Task directions> Take the entries below and retype them exactly.

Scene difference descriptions

>>>

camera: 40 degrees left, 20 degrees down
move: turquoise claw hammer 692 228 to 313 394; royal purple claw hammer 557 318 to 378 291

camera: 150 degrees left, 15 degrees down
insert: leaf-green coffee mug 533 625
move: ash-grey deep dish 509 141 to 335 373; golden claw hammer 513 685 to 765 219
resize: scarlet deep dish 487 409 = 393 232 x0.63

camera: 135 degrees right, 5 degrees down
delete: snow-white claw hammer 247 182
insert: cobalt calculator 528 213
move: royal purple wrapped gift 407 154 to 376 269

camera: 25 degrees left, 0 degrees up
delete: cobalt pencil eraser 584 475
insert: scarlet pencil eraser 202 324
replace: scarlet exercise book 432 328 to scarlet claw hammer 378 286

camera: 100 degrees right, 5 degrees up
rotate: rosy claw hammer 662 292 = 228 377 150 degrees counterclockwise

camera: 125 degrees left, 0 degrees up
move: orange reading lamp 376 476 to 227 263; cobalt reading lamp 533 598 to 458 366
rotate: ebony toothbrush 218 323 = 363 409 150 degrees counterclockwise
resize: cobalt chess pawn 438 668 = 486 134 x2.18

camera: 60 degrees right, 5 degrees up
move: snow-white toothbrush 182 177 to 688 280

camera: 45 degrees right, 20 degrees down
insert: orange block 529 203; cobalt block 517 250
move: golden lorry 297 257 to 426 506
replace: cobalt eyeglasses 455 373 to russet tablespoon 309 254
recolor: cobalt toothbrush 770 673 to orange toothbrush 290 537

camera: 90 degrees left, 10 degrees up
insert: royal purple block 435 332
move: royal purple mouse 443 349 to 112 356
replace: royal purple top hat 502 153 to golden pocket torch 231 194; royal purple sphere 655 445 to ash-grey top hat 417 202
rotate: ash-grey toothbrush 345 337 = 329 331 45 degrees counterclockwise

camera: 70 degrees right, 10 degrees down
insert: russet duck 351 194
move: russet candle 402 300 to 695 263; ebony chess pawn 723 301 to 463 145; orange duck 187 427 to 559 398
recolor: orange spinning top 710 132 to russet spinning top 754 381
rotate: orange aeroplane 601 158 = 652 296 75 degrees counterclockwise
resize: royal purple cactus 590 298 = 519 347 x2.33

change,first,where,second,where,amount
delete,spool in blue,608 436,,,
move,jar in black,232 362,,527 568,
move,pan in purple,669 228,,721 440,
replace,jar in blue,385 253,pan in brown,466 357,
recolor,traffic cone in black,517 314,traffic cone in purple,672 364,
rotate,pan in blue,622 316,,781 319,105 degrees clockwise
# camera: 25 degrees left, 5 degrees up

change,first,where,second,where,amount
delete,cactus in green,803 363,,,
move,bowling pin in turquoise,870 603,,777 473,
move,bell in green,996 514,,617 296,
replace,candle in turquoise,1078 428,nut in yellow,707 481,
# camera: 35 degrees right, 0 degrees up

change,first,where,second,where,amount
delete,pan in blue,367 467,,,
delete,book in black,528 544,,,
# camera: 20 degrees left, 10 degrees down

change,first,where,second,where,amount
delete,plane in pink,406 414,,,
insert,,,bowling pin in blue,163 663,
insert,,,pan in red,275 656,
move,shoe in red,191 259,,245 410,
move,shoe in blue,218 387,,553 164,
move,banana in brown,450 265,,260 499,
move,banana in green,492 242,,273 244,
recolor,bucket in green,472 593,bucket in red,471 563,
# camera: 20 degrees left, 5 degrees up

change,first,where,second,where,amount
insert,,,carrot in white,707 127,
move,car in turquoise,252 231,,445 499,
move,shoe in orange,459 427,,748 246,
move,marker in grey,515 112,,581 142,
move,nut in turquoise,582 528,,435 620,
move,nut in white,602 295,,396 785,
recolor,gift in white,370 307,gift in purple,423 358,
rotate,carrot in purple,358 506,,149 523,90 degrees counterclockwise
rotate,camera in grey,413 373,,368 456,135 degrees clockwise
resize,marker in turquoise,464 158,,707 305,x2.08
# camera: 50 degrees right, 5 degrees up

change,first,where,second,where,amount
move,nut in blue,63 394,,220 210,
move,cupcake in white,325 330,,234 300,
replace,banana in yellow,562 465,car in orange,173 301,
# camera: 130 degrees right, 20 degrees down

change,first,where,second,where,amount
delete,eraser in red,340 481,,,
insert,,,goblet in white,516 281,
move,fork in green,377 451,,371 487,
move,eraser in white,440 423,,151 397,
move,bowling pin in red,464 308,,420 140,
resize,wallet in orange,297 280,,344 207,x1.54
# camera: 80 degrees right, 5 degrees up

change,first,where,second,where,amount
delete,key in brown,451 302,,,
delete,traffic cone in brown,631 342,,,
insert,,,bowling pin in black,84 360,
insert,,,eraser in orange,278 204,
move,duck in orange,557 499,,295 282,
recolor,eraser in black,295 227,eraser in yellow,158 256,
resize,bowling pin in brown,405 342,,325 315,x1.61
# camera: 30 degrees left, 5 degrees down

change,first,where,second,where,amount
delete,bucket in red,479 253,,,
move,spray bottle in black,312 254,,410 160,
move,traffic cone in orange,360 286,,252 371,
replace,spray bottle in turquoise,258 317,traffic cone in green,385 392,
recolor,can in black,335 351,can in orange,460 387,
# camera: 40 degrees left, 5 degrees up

<<<

Solution below>
camera: 40 degrees left, 20 degrees down
move: turquoise claw hammer 692 228 to 313 394; royal purple claw hammer 557 318 to 378 291

camera: 150 degrees left, 15 degrees down
insert: leaf-green coffee mug 533 625
move: ash-grey deep dish 509 141 to 335 373; golden claw hammer 513 685 to 765 219
resize: scarlet deep dish 487 409 = 393 232 x0.63

camera: 135 degrees right, 5 degrees down
delete: snow-white claw hammer 247 182
insert: cobalt calculator 528 213
move: royal purple wrapped gift 407 154 to 376 269

camera: 25 degrees left, 0 degrees up
delete: cobalt pencil eraser 584 475
insert: scarlet pencil eraser 202 324
replace: scarlet exercise book 432 328 to scarlet claw hammer 378 286

camera: 100 degrees right, 5 degrees up
rotate: rosy claw hammer 662 292 = 228 377 150 degrees counterclockwise

camera: 125 degrees left, 0 degrees up
move: orange reading lamp 376 476 to 227 263; cobalt reading lamp 533 598 to 458 366
rotate: ebony toothbrush 218 323 = 363 409 150 degrees counterclockwise
resize: cobalt chess pawn 438 668 = 486 134 x2.18

camera: 60 degrees right, 5 degrees up
move: snow-white toothbrush 182 177 to 688 280

camera: 45 degrees right, 20 degrees down
insert: orange block 529 203; cobalt block 517 250
move: golden lorry 297 257 to 426 506
replace: cobalt eyeglasses 455 373 to russet tablespoon 309 254
recolor: cobalt toothbrush 770 673 to orange toothbrush 290 537

camera: 90 degrees left, 10 degrees up
insert: royal purple block 435 332
move: royal purple mouse 443 349 to 112 356
replace: royal purple top hat 502 153 to golden pocket torch 231 194; royal purple sphere 655 445 to ash-grey top hat 417 202
rotate: ash-grey toothbrush 345 337 = 329 331 45 degrees counterclockwise

camera: 70 degrees right, 10 degrees down
insert: russet duck 351 194
move: russet candle 402 300 to 695 263; ebony chess pawn 723 301 to 463 145; orange duck 187 427 to 559 398
recolor: orange spinning top 710 132 to russet spinning top 754 381
rotate: orange aeroplane 601 158 = 652 296 75 degrees counterclockwise
resize: royal purple cactus 590 298 = 519 347 x2.33

change,first,where,second,where,amount
delete,spool in blue,608 436,,,
move,jar in black,232 362,,527 568,
move,pan in purple,669 228,,721 440,
replace,jar in blue,385 253,pan in brown,466 357,
recolor,traffic cone in black,517 314,traffic cone in purple,672 364,
rotate,pan in blue,622 316,,781 319,105 degrees clockwise
# camera: 25 degrees left, 5 degrees up

change,first,where,second,where,amount
delete,cactus in green,803 363,,,
move,bowling pin in turquoise,870 603,,777 473,
move,bell in green,996 514,,617 296,
replace,candle in turquoise,1078 428,nut in yellow,707 481,
# camera: 35 degrees right, 0 degrees up

change,first,where,second,where,amount
delete,pan in blue,367 467,,,
delete,book in black,528 544,,,
# camera: 20 degrees left, 10 degrees down

change,first,where,second,where,amount
delete,plane in pink,406 414,,,
insert,,,bowling pin in blue,163 663,
insert,,,pan in red,275 656,
move,shoe in red,191 259,,245 410,
move,shoe in blue,218 387,,553 164,
move,banana in brown,450 265,,260 499,
move,banana in green,492 242,,273 244,
recolor,bucket in green,472 593,bucket in red,471 563,
# camera: 20 degrees left, 5 degrees up

change,first,where,second,where,amount
insert,,,carrot in white,707 127,
move,car in turquoise,252 231,,445 499,
move,shoe in orange,459 427,,748 246,
move,marker in grey,515 112,,581 142,
move,nut in turquoise,582 528,,435 620,
move,nut in white,602 295,,396 785,
recolor,gift in white,370 307,gift in purple,423 358,
rotate,carrot in purple,358 506,,149 523,90 degrees counterclockwise
rotate,camera in grey,413 373,,368 456,135 degrees clockwise
resize,marker in turquoise,464 158,,707 305,x2.08
# camera: 50 degrees right, 5 degrees up

change,first,where,second,where,amount
move,nut in blue,63 394,,220 210,
move,cupcake in white,325 330,,234 300,
replace,banana in yellow,562 465,car in orange,173 301,
# camera: 130 degrees right, 20 degrees down

change,first,where,second,where,amount
delete,eraser in red,340 481,,,
insert,,,goblet in white,516 281,
move,fork in green,377 451,,371 487,
move,eraser in white,440 423,,151 397,
move,bowling pin in red,464 308,,420 140,
resize,wallet in orange,297 280,,344 207,x1.54
# camera: 80 degrees right, 5 degrees up

change,first,where,second,where,amount
delete,key in brown,451 302,,,
delete,traffic cone in brown,631 342,,,
insert,,,bowling pin in black,84 360,
insert,,,eraser in orange,278 204,
move,duck in orange,557 499,,295 282,
recolor,eraser in black,295 227,eraser in yellow,158 256,
resize,bowling pin in brown,405 342,,325 315,x1.61
# camera: 30 degrees left, 5 degrees down

change,first,where,second,where,amount
delete,bucket in red,479 253,,,
move,spray bottle in black,312 254,,410 160,
move,traffic cone in orange,360 286,,252 371,
replace,spray bottle in turquoise,258 317,traffic cone in green,385 392,
recolor,can in black,335 351,can in orange,460 387,
# camera: 40 degrees left, 5 degrees up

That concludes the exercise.